- [WHAT TO WORK ON]:
Print the listing below only from the line that has "brown cake: 2 -> 1" through the line that has "red rolling pin: 6 -> 10", exactly, and drop any picture.

___ WORKING DATA ___

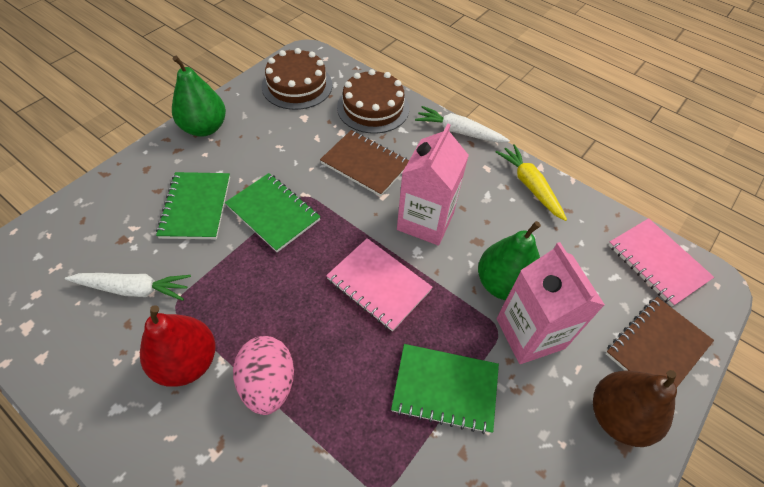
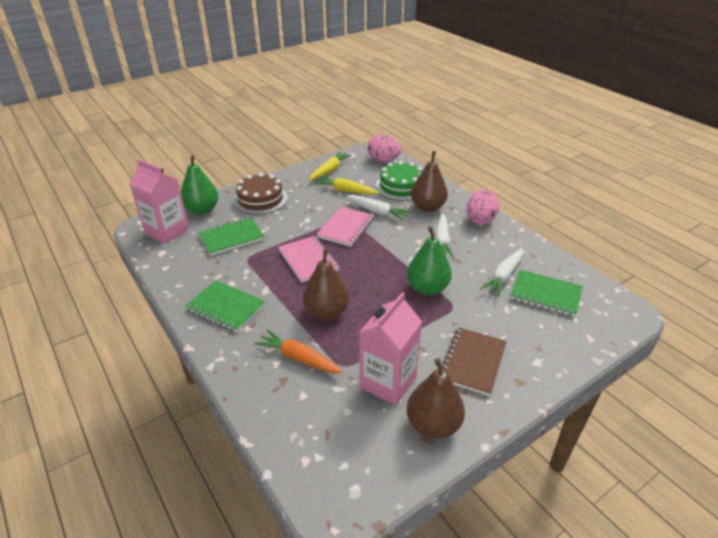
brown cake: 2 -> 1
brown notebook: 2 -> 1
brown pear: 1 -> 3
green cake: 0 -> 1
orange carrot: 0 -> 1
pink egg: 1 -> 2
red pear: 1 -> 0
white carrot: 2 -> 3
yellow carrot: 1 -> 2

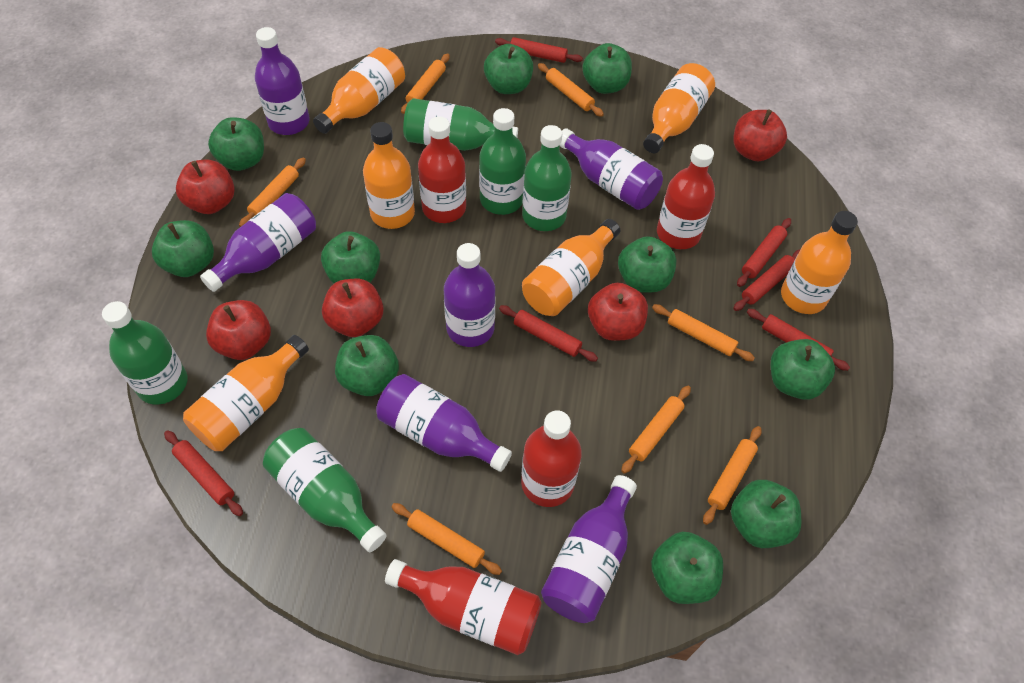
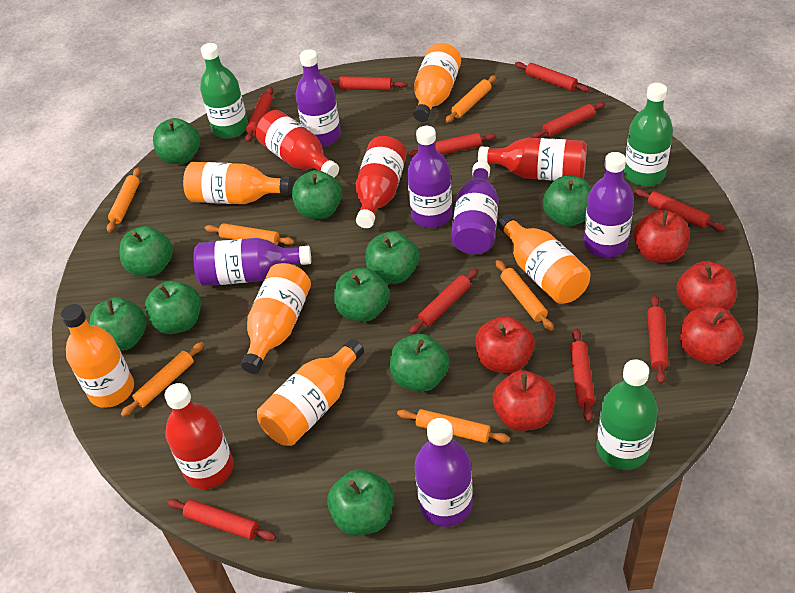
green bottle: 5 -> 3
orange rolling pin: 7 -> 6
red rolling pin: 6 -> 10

___
___ WORKING DATA ___

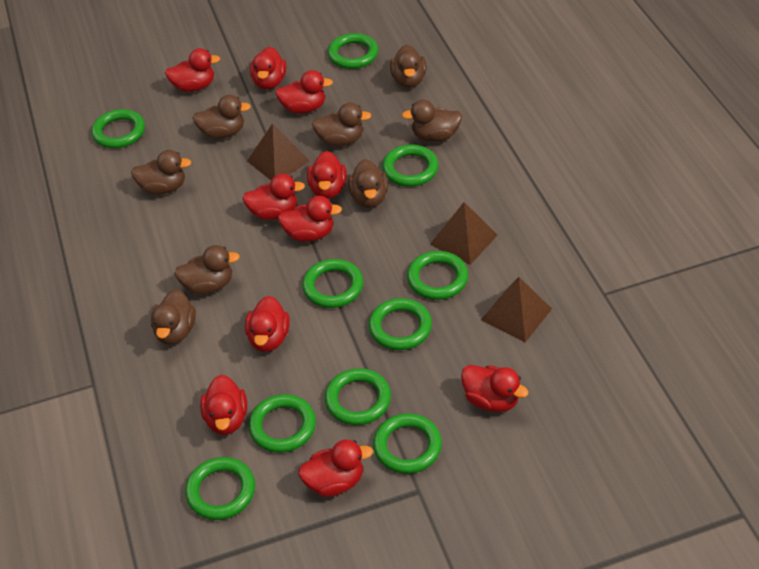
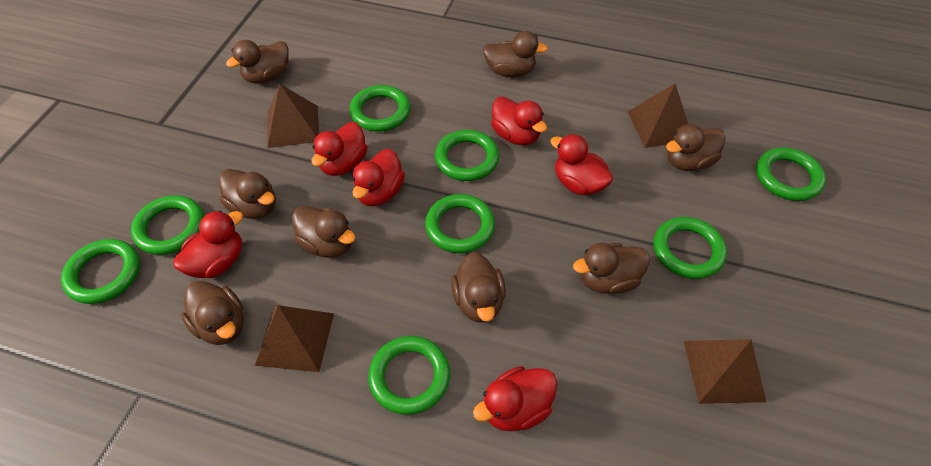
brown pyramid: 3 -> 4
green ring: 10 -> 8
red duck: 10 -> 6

___
___ WORKING DATA ___

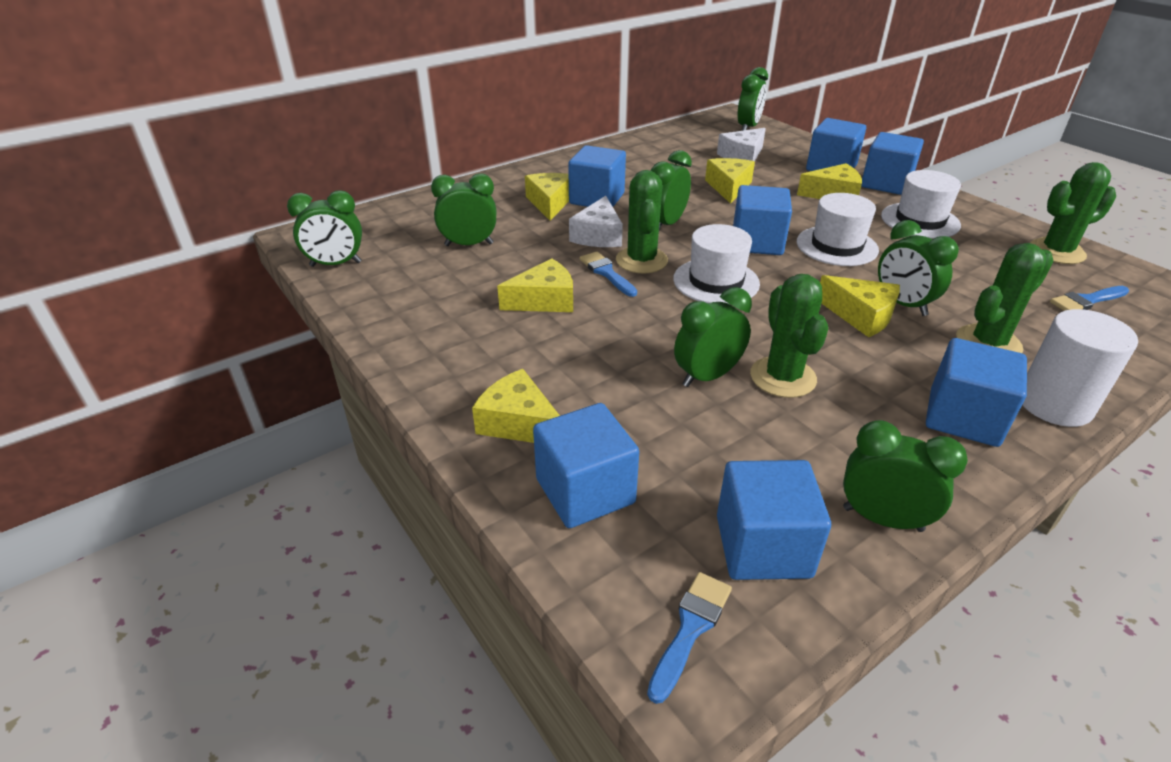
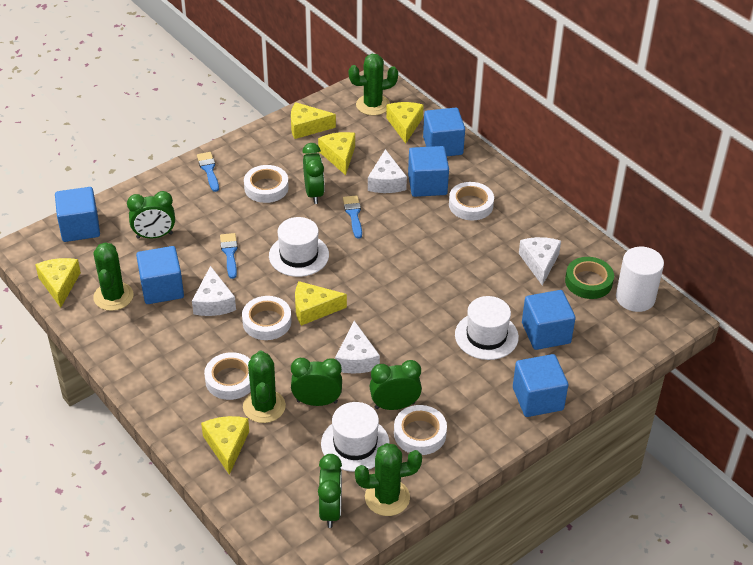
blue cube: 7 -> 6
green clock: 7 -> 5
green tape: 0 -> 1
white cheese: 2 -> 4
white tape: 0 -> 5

___

- [ANSWER TO THIS EXERCISE]:
brown cake: 2 -> 1
brown notebook: 2 -> 1
brown pear: 1 -> 3
green cake: 0 -> 1
orange carrot: 0 -> 1
pink egg: 1 -> 2
red pear: 1 -> 0
white carrot: 2 -> 3
yellow carrot: 1 -> 2

green bottle: 5 -> 3
orange rolling pin: 7 -> 6
red rolling pin: 6 -> 10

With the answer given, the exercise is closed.